- [EXERCISE INSTRUCTIONS] Write out exactly, and only, the lines below from the line with "gray square: (141, 56)" through the line with "yellow semicircle: (102, 176)"; pictures do not belong in the copy.

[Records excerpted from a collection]
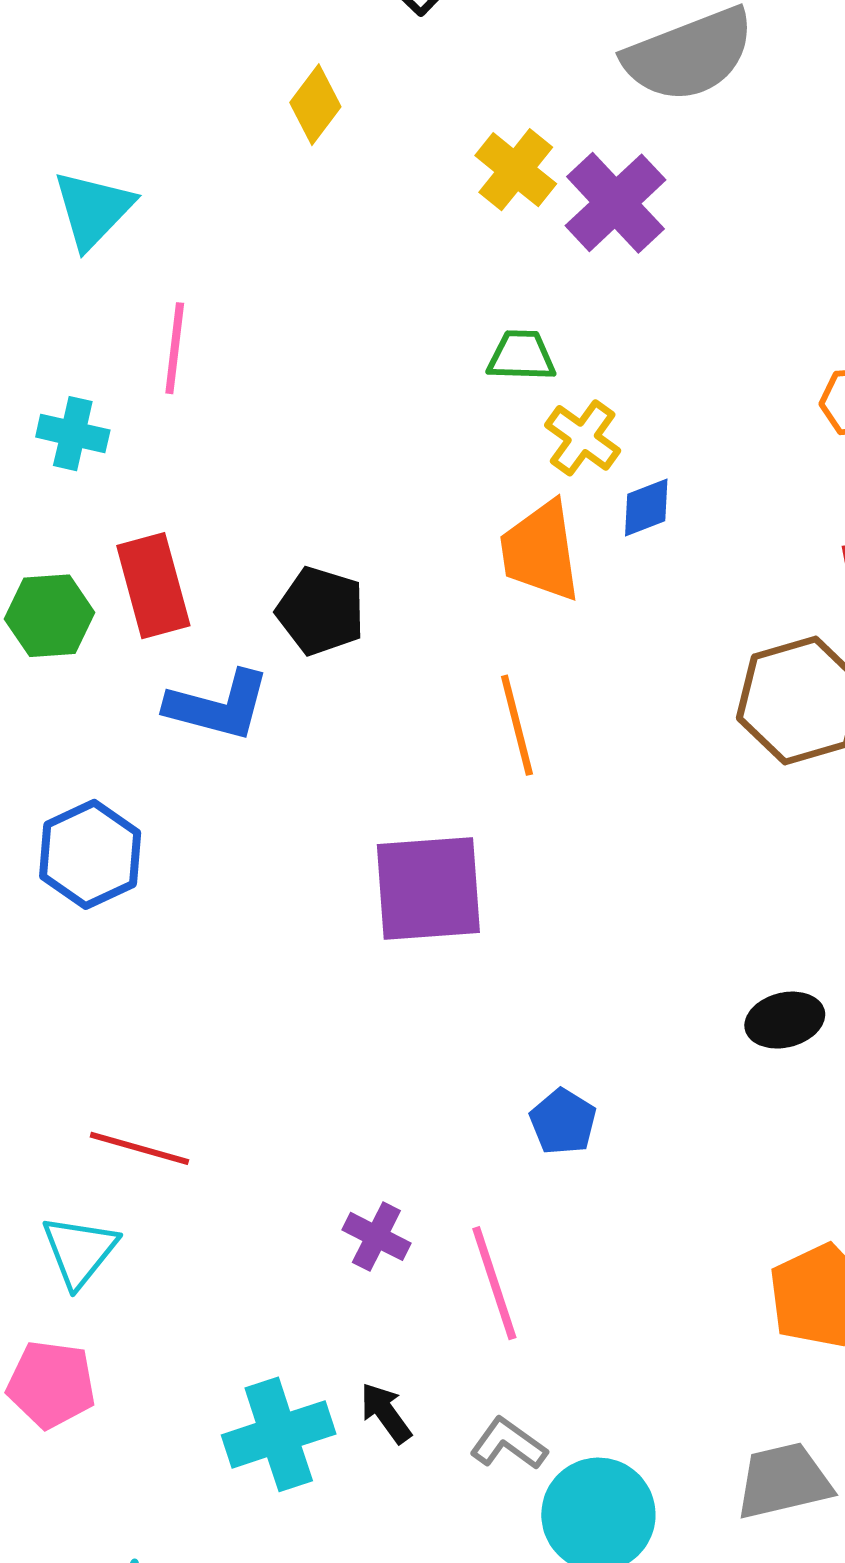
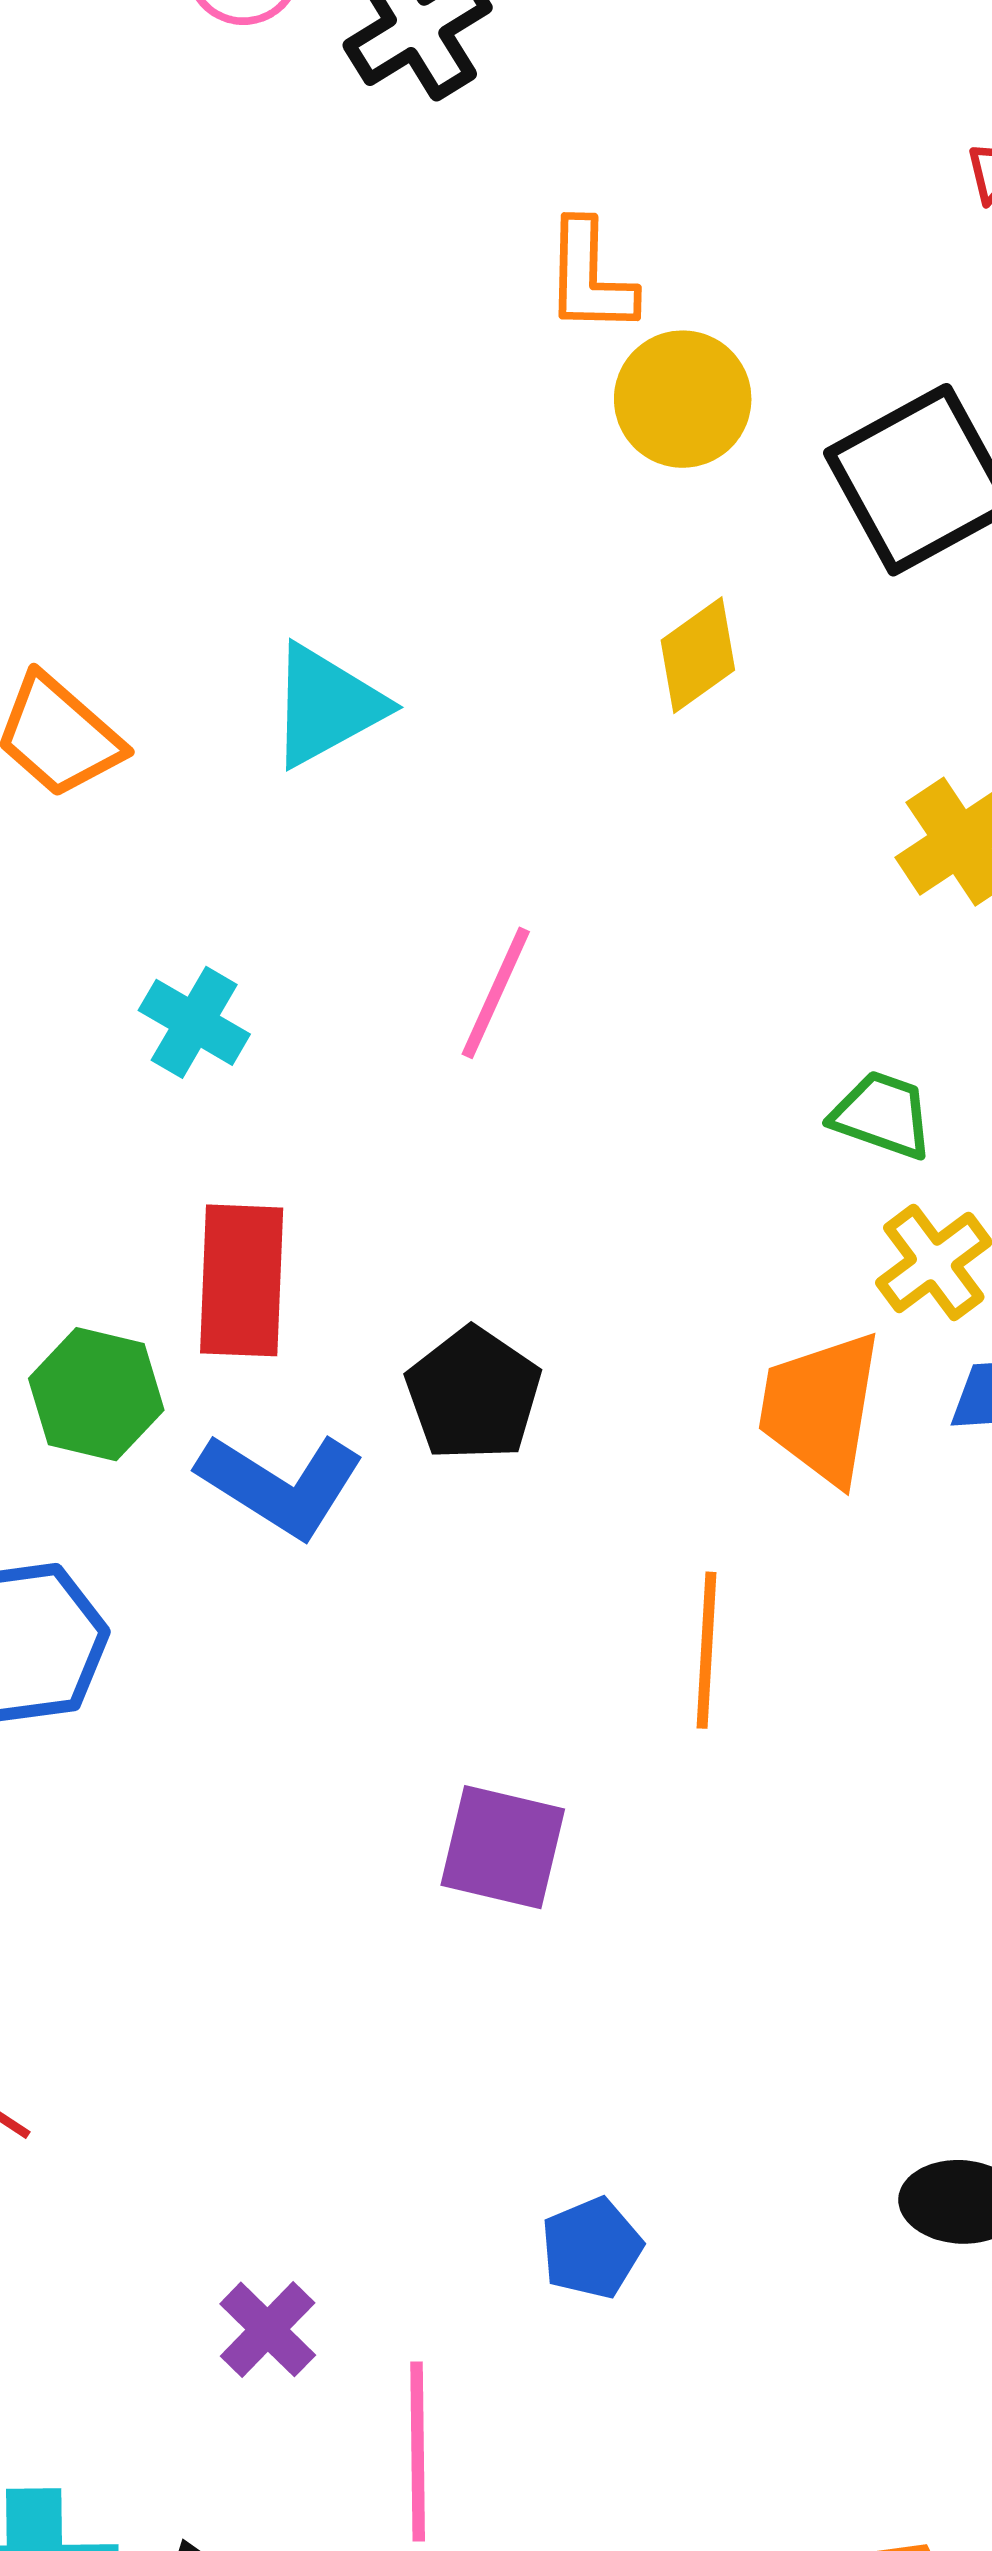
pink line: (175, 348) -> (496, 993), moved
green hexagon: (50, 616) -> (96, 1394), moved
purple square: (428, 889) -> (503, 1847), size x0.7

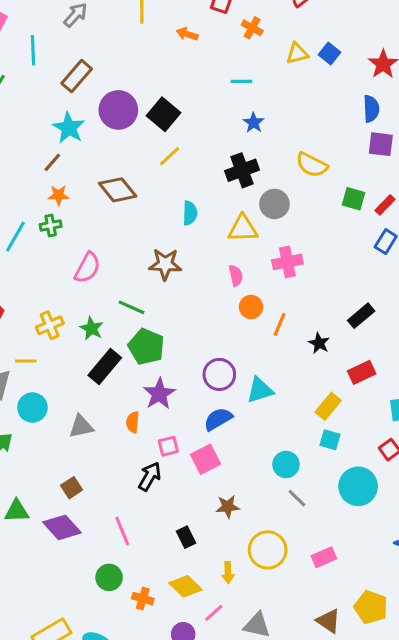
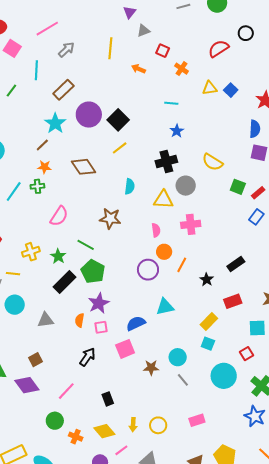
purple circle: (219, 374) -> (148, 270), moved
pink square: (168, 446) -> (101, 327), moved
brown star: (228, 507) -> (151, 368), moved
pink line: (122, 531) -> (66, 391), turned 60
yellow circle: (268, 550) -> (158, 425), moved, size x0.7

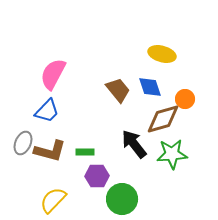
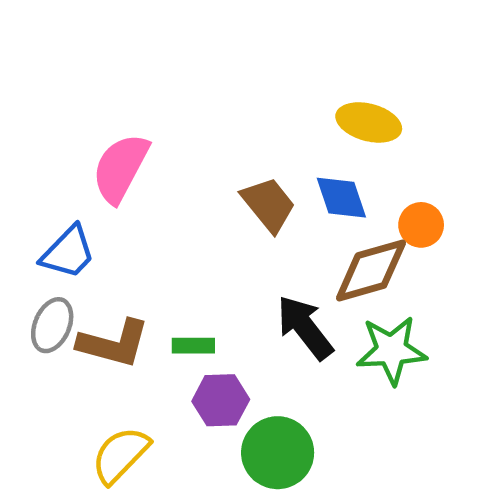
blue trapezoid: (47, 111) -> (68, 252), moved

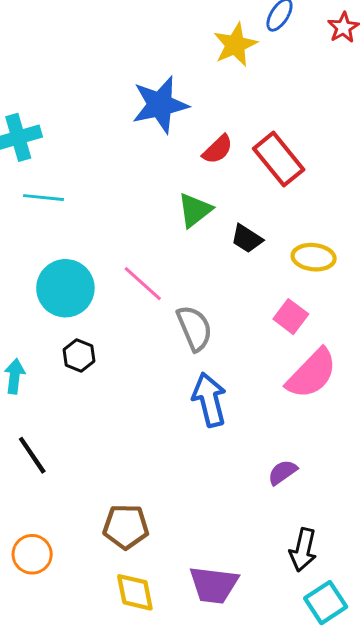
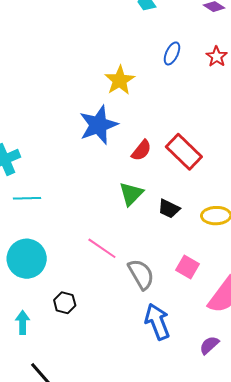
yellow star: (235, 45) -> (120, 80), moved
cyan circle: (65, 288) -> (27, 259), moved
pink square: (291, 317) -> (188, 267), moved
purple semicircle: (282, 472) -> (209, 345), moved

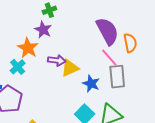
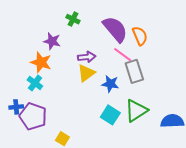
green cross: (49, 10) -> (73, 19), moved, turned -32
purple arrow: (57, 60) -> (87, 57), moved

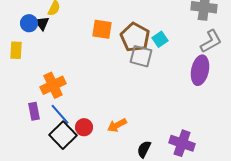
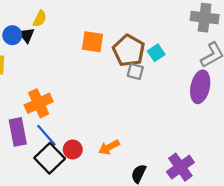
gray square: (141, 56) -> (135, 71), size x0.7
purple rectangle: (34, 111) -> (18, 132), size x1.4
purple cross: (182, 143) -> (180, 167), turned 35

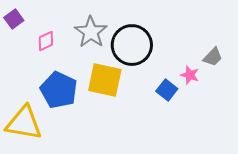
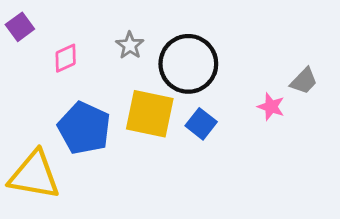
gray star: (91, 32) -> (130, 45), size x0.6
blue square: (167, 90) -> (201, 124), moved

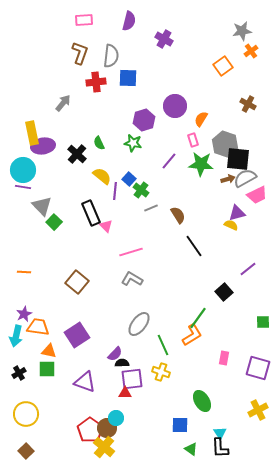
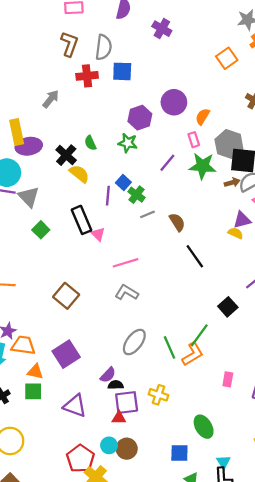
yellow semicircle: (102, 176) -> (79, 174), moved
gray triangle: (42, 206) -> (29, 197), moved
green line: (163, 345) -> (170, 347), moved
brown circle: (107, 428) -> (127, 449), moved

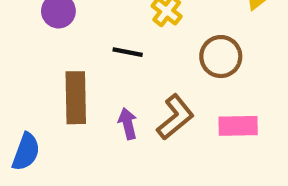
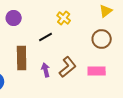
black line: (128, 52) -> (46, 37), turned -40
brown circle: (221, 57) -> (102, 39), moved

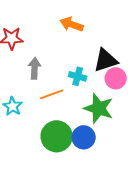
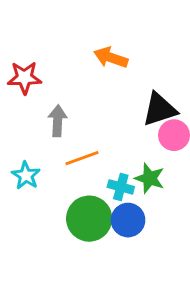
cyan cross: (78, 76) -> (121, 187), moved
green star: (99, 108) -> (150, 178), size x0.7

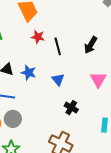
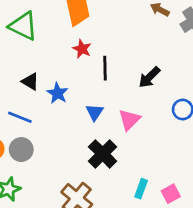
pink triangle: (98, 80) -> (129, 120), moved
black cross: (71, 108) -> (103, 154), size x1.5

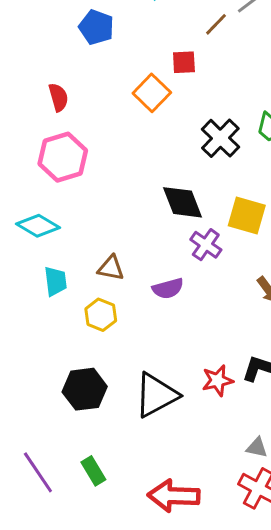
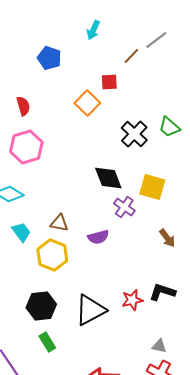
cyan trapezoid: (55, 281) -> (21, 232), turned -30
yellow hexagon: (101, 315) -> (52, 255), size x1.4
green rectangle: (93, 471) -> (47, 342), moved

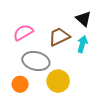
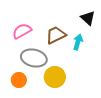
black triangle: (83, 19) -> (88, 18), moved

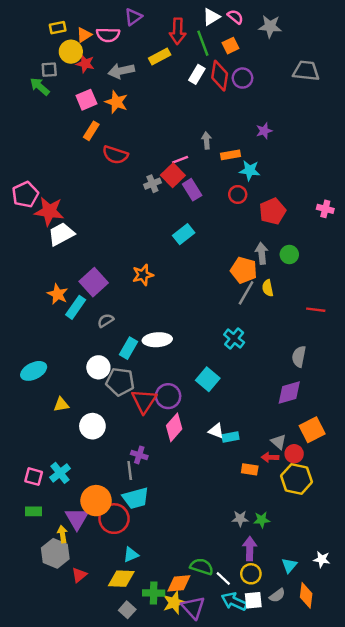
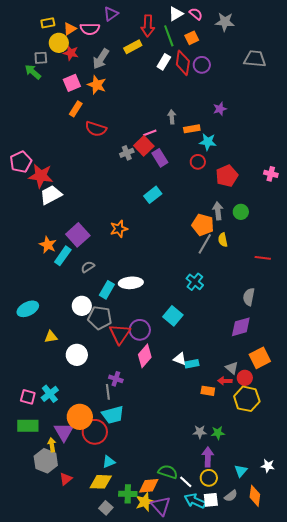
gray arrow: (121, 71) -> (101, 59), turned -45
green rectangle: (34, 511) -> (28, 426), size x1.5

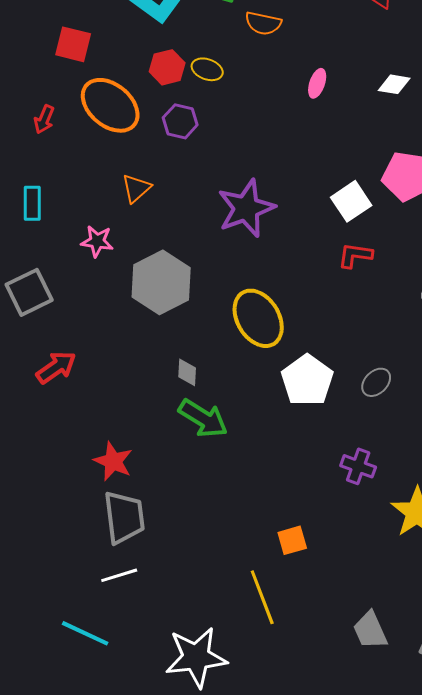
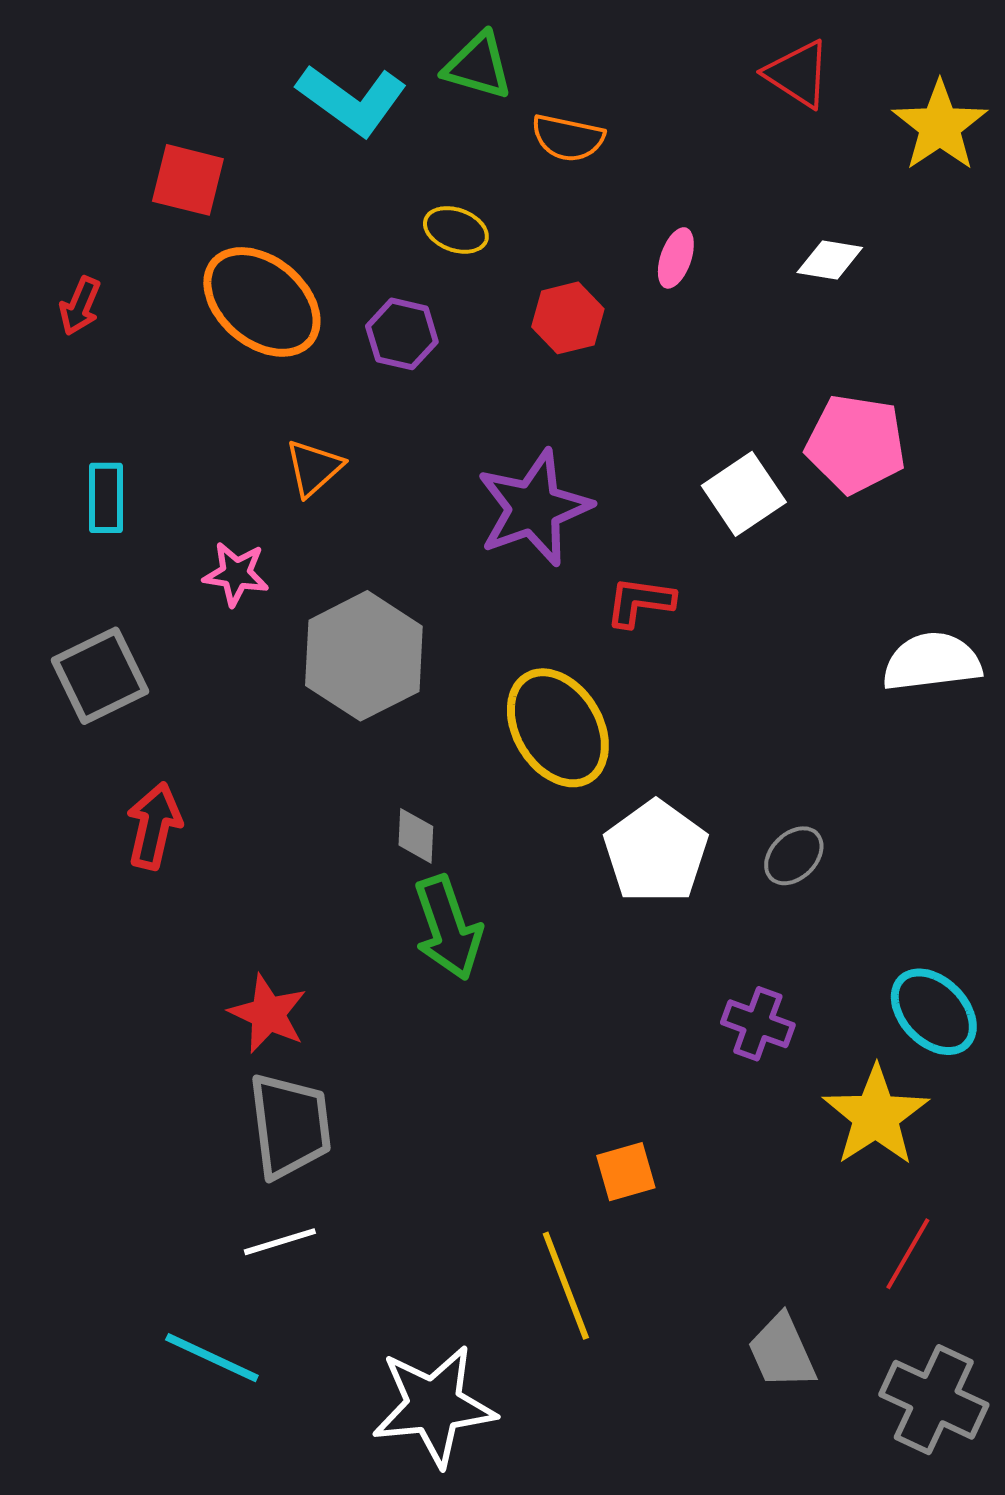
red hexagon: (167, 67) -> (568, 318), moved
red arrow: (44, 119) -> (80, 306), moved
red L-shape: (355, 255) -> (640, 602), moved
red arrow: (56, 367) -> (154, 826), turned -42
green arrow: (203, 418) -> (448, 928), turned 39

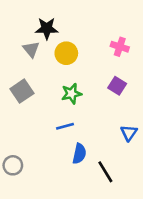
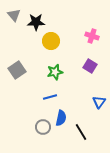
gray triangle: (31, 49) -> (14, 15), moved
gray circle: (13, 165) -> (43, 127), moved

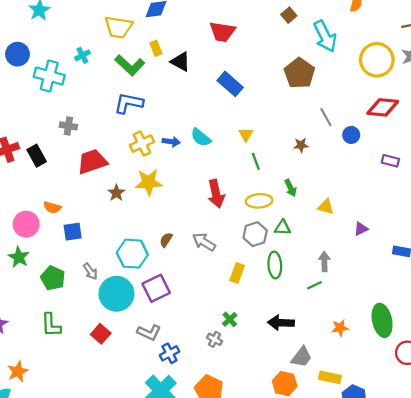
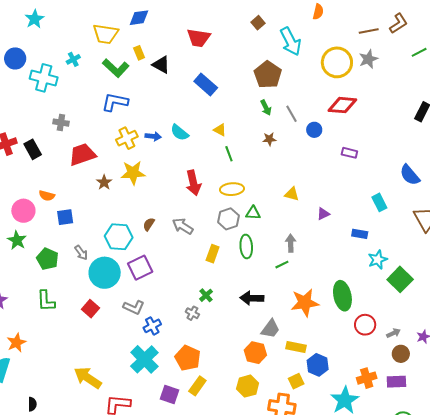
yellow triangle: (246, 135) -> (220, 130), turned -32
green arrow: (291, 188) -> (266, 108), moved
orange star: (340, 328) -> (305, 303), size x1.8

- [RESPONSE]
gray square: (141, 56) -> (135, 71), size x0.7
purple rectangle: (34, 111) -> (18, 132), size x1.4
purple cross: (182, 143) -> (180, 167), turned 35

gray star: (91, 32) -> (130, 45), size x0.6
blue square: (167, 90) -> (201, 124), moved

yellow semicircle: (102, 176) -> (79, 174), moved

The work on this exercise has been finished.